"""

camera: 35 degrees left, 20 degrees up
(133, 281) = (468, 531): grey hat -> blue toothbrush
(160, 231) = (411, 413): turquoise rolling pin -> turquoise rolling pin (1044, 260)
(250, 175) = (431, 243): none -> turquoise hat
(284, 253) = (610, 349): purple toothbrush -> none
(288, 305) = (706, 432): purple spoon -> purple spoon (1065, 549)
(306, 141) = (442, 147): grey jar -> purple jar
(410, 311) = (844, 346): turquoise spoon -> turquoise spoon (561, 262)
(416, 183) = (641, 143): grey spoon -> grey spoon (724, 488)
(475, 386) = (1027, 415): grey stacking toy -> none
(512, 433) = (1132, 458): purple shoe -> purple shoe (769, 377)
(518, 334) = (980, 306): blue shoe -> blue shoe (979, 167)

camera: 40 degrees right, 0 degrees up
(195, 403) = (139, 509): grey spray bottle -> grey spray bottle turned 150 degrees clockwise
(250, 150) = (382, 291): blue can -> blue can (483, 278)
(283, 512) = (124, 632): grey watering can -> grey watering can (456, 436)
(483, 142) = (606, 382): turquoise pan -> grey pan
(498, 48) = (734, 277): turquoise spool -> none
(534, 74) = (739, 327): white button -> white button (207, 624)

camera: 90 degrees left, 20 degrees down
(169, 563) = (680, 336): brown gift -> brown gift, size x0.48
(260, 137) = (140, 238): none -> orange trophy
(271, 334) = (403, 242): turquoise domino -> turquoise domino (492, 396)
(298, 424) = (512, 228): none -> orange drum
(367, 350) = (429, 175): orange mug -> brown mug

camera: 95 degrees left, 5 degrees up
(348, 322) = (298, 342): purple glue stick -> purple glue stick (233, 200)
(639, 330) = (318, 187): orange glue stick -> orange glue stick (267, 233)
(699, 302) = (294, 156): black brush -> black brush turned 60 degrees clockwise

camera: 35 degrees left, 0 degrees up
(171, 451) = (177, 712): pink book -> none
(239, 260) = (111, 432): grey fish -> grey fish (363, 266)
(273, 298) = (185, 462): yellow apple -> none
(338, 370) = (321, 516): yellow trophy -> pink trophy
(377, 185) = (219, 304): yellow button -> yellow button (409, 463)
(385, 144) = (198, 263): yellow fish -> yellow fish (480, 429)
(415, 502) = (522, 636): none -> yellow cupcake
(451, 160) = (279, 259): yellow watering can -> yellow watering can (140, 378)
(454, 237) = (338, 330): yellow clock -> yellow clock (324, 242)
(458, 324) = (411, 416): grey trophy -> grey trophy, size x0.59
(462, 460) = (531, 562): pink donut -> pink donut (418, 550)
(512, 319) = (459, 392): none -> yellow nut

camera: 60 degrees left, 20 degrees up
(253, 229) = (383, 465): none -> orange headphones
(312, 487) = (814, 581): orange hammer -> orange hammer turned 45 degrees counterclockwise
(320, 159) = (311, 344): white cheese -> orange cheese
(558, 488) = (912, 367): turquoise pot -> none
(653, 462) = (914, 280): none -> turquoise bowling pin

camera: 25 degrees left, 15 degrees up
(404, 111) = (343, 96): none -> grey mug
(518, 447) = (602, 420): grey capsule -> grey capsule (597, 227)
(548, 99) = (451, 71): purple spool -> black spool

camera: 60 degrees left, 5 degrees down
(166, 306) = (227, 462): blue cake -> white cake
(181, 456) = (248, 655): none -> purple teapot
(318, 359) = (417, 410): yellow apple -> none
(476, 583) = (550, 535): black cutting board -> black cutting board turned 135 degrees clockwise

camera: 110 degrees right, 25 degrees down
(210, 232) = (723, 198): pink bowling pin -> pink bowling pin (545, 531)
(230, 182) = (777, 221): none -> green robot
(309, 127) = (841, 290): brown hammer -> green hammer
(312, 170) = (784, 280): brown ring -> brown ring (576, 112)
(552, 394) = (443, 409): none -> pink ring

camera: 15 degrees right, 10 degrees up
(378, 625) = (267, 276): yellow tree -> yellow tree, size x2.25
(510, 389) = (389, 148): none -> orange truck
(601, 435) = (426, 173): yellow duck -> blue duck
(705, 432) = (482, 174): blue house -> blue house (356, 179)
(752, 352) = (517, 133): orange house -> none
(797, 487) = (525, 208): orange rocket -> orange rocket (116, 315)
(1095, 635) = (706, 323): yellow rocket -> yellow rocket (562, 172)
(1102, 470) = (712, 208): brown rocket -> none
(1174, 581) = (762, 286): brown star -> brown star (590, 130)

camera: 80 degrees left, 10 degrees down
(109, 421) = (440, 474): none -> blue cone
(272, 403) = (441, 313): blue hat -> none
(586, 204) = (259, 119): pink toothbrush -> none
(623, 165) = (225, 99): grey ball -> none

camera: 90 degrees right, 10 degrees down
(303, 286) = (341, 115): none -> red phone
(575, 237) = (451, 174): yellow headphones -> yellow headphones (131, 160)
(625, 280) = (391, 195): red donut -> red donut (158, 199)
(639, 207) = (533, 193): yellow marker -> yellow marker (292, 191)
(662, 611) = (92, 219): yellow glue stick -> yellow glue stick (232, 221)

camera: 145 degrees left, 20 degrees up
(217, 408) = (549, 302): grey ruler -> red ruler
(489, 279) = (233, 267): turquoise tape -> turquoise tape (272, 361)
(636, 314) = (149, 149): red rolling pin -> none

"""

In the answer, the lines from the first line of the data above through the line containing "(498, 48) = (734, 277): turquoise" must appear exactly as written, with nothing else.

camera: 35 degrees left, 20 degrees up
(133, 281) = (468, 531): grey hat -> blue toothbrush
(160, 231) = (411, 413): turquoise rolling pin -> turquoise rolling pin (1044, 260)
(250, 175) = (431, 243): none -> turquoise hat
(284, 253) = (610, 349): purple toothbrush -> none
(288, 305) = (706, 432): purple spoon -> purple spoon (1065, 549)
(306, 141) = (442, 147): grey jar -> purple jar
(410, 311) = (844, 346): turquoise spoon -> turquoise spoon (561, 262)
(416, 183) = (641, 143): grey spoon -> grey spoon (724, 488)
(475, 386) = (1027, 415): grey stacking toy -> none
(512, 433) = (1132, 458): purple shoe -> purple shoe (769, 377)
(518, 334) = (980, 306): blue shoe -> blue shoe (979, 167)

camera: 40 degrees right, 0 degrees up
(195, 403) = (139, 509): grey spray bottle -> grey spray bottle turned 150 degrees clockwise
(250, 150) = (382, 291): blue can -> blue can (483, 278)
(283, 512) = (124, 632): grey watering can -> grey watering can (456, 436)
(483, 142) = (606, 382): turquoise pan -> grey pan
(498, 48) = (734, 277): turquoise spool -> none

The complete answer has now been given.